DATA LISTING =
※ ※ ※

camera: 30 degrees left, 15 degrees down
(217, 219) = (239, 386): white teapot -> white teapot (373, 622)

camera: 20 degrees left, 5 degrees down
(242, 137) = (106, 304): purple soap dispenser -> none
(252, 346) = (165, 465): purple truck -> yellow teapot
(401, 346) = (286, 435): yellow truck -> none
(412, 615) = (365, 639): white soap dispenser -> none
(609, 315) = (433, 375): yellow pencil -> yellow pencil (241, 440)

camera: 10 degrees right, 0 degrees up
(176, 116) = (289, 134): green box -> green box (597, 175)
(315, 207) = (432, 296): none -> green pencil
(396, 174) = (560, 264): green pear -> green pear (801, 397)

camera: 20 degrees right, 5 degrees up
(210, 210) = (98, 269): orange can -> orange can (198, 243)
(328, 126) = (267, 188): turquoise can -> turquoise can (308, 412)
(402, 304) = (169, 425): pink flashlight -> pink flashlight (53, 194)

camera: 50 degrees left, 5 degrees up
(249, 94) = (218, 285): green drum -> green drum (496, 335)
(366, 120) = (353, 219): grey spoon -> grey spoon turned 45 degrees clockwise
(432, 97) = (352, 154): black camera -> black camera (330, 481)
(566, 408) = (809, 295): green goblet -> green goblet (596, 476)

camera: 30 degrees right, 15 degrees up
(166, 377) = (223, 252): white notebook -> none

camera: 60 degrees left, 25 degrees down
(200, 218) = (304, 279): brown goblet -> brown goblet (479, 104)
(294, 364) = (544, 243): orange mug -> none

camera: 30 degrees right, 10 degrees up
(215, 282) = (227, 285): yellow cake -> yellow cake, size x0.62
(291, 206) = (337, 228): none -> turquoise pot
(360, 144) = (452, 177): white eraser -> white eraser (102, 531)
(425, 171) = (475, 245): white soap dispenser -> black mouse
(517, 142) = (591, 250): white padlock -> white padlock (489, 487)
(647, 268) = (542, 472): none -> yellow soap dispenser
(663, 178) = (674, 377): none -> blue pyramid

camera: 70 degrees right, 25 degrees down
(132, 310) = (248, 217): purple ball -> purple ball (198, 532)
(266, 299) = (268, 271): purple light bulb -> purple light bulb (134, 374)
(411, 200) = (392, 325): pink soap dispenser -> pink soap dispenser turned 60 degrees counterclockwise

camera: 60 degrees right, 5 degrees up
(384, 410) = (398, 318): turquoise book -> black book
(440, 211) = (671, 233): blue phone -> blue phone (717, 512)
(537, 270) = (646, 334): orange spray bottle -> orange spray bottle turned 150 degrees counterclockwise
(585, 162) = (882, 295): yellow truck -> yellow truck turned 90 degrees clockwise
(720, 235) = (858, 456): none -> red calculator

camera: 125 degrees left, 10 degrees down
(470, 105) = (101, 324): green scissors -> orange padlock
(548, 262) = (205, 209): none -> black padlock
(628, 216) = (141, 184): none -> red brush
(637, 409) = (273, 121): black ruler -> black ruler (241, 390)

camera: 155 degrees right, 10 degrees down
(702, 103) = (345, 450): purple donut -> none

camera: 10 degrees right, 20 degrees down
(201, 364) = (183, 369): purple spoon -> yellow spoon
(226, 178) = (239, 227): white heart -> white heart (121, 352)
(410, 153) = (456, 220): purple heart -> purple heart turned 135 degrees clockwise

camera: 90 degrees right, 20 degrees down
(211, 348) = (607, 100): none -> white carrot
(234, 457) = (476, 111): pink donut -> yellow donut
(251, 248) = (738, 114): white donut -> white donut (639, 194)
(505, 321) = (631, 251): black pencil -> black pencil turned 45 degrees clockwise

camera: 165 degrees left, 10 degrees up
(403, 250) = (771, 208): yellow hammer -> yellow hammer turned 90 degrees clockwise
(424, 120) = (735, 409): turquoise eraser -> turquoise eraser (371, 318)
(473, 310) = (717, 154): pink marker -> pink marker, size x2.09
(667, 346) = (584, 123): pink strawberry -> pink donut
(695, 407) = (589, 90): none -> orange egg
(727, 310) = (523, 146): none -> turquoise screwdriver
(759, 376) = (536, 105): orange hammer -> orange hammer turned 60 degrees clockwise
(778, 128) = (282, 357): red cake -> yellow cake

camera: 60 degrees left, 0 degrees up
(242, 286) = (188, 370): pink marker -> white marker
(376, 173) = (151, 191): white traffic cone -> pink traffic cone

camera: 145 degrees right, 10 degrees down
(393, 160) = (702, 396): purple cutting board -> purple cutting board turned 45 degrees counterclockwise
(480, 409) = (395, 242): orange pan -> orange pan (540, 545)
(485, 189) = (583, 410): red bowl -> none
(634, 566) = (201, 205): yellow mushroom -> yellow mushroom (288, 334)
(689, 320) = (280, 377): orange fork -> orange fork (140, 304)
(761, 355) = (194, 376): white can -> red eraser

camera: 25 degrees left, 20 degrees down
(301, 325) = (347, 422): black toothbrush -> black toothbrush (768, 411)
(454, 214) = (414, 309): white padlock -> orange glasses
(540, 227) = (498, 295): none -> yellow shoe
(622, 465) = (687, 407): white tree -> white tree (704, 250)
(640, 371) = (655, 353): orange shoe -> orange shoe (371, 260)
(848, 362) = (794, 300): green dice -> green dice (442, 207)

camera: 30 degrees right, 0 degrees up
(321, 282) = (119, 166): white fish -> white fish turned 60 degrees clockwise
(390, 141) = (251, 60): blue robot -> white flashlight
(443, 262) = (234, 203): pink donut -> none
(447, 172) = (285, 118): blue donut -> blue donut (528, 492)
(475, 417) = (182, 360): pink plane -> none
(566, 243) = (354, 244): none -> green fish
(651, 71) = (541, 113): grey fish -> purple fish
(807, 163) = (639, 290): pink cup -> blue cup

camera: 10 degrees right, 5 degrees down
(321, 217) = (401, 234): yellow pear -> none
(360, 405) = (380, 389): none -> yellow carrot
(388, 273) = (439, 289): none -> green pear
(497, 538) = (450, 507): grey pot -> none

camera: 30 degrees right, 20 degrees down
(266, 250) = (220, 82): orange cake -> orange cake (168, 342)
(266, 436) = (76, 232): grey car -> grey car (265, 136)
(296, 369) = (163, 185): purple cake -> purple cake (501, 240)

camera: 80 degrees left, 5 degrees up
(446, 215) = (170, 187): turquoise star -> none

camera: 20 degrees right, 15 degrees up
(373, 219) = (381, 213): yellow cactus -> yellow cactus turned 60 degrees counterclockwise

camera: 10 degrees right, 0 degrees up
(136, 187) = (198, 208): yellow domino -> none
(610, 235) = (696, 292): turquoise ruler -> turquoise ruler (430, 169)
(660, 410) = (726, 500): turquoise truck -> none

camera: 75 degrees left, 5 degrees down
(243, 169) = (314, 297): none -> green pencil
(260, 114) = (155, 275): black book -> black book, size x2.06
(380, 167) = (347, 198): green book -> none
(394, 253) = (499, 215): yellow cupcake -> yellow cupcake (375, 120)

※ ※ ※

TRY IT =
Transcription of the listing must be exact and complete.

RESPONSE AREA =
camera: 30 degrees left, 15 degrees down
(217, 219) = (239, 386): white teapot -> white teapot (373, 622)

camera: 20 degrees left, 5 degrees down
(242, 137) = (106, 304): purple soap dispenser -> none
(252, 346) = (165, 465): purple truck -> yellow teapot
(401, 346) = (286, 435): yellow truck -> none
(412, 615) = (365, 639): white soap dispenser -> none
(609, 315) = (433, 375): yellow pencil -> yellow pencil (241, 440)

camera: 10 degrees right, 0 degrees up
(176, 116) = (289, 134): green box -> green box (597, 175)
(315, 207) = (432, 296): none -> green pencil
(396, 174) = (560, 264): green pear -> green pear (801, 397)

camera: 20 degrees right, 5 degrees up
(210, 210) = (98, 269): orange can -> orange can (198, 243)
(328, 126) = (267, 188): turquoise can -> turquoise can (308, 412)
(402, 304) = (169, 425): pink flashlight -> pink flashlight (53, 194)

camera: 50 degrees left, 5 degrees up
(249, 94) = (218, 285): green drum -> green drum (496, 335)
(366, 120) = (353, 219): grey spoon -> grey spoon turned 45 degrees clockwise
(432, 97) = (352, 154): black camera -> black camera (330, 481)
(566, 408) = (809, 295): green goblet -> green goblet (596, 476)

camera: 30 degrees right, 15 degrees up
(166, 377) = (223, 252): white notebook -> none

camera: 60 degrees left, 25 degrees down
(200, 218) = (304, 279): brown goblet -> brown goblet (479, 104)
(294, 364) = (544, 243): orange mug -> none

camera: 30 degrees right, 10 degrees up
(215, 282) = (227, 285): yellow cake -> yellow cake, size x0.62
(291, 206) = (337, 228): none -> turquoise pot
(360, 144) = (452, 177): white eraser -> white eraser (102, 531)
(425, 171) = (475, 245): white soap dispenser -> black mouse
(517, 142) = (591, 250): white padlock -> white padlock (489, 487)
(647, 268) = (542, 472): none -> yellow soap dispenser
(663, 178) = (674, 377): none -> blue pyramid

camera: 70 degrees right, 25 degrees down
(132, 310) = (248, 217): purple ball -> purple ball (198, 532)
(266, 299) = (268, 271): purple light bulb -> purple light bulb (134, 374)
(411, 200) = (392, 325): pink soap dispenser -> pink soap dispenser turned 60 degrees counterclockwise

camera: 60 degrees right, 5 degrees up
(384, 410) = (398, 318): turquoise book -> black book
(440, 211) = (671, 233): blue phone -> blue phone (717, 512)
(537, 270) = (646, 334): orange spray bottle -> orange spray bottle turned 150 degrees counterclockwise
(585, 162) = (882, 295): yellow truck -> yellow truck turned 90 degrees clockwise
(720, 235) = (858, 456): none -> red calculator

camera: 125 degrees left, 10 degrees down
(470, 105) = (101, 324): green scissors -> orange padlock
(548, 262) = (205, 209): none -> black padlock
(628, 216) = (141, 184): none -> red brush
(637, 409) = (273, 121): black ruler -> black ruler (241, 390)

camera: 155 degrees right, 10 degrees down
(702, 103) = (345, 450): purple donut -> none

camera: 10 degrees right, 20 degrees down
(201, 364) = (183, 369): purple spoon -> yellow spoon
(226, 178) = (239, 227): white heart -> white heart (121, 352)
(410, 153) = (456, 220): purple heart -> purple heart turned 135 degrees clockwise

camera: 90 degrees right, 20 degrees down
(211, 348) = (607, 100): none -> white carrot
(234, 457) = (476, 111): pink donut -> yellow donut
(251, 248) = (738, 114): white donut -> white donut (639, 194)
(505, 321) = (631, 251): black pencil -> black pencil turned 45 degrees clockwise

camera: 165 degrees left, 10 degrees up
(403, 250) = (771, 208): yellow hammer -> yellow hammer turned 90 degrees clockwise
(424, 120) = (735, 409): turquoise eraser -> turquoise eraser (371, 318)
(473, 310) = (717, 154): pink marker -> pink marker, size x2.09
(667, 346) = (584, 123): pink strawberry -> pink donut
(695, 407) = (589, 90): none -> orange egg
(727, 310) = (523, 146): none -> turquoise screwdriver
(759, 376) = (536, 105): orange hammer -> orange hammer turned 60 degrees clockwise
(778, 128) = (282, 357): red cake -> yellow cake

camera: 60 degrees left, 0 degrees up
(242, 286) = (188, 370): pink marker -> white marker
(376, 173) = (151, 191): white traffic cone -> pink traffic cone

camera: 145 degrees right, 10 degrees down
(393, 160) = (702, 396): purple cutting board -> purple cutting board turned 45 degrees counterclockwise
(480, 409) = (395, 242): orange pan -> orange pan (540, 545)
(485, 189) = (583, 410): red bowl -> none
(634, 566) = (201, 205): yellow mushroom -> yellow mushroom (288, 334)
(689, 320) = (280, 377): orange fork -> orange fork (140, 304)
(761, 355) = (194, 376): white can -> red eraser

camera: 25 degrees left, 20 degrees down
(301, 325) = (347, 422): black toothbrush -> black toothbrush (768, 411)
(454, 214) = (414, 309): white padlock -> orange glasses
(540, 227) = (498, 295): none -> yellow shoe
(622, 465) = (687, 407): white tree -> white tree (704, 250)
(640, 371) = (655, 353): orange shoe -> orange shoe (371, 260)
(848, 362) = (794, 300): green dice -> green dice (442, 207)

camera: 30 degrees right, 0 degrees up
(321, 282) = (119, 166): white fish -> white fish turned 60 degrees clockwise
(390, 141) = (251, 60): blue robot -> white flashlight
(443, 262) = (234, 203): pink donut -> none
(447, 172) = (285, 118): blue donut -> blue donut (528, 492)
(475, 417) = (182, 360): pink plane -> none
(566, 243) = (354, 244): none -> green fish
(651, 71) = (541, 113): grey fish -> purple fish
(807, 163) = (639, 290): pink cup -> blue cup

camera: 10 degrees right, 5 degrees down
(321, 217) = (401, 234): yellow pear -> none
(360, 405) = (380, 389): none -> yellow carrot
(388, 273) = (439, 289): none -> green pear
(497, 538) = (450, 507): grey pot -> none

camera: 30 degrees right, 20 degrees down
(266, 250) = (220, 82): orange cake -> orange cake (168, 342)
(266, 436) = (76, 232): grey car -> grey car (265, 136)
(296, 369) = (163, 185): purple cake -> purple cake (501, 240)

camera: 80 degrees left, 5 degrees up
(446, 215) = (170, 187): turquoise star -> none

camera: 20 degrees right, 15 degrees up
(373, 219) = (381, 213): yellow cactus -> yellow cactus turned 60 degrees counterclockwise

camera: 10 degrees right, 0 degrees up
(136, 187) = (198, 208): yellow domino -> none
(610, 235) = (696, 292): turquoise ruler -> turquoise ruler (430, 169)
(660, 410) = (726, 500): turquoise truck -> none

camera: 75 degrees left, 5 degrees down
(243, 169) = (314, 297): none -> green pencil
(260, 114) = (155, 275): black book -> black book, size x2.06
(380, 167) = (347, 198): green book -> none
(394, 253) = (499, 215): yellow cupcake -> yellow cupcake (375, 120)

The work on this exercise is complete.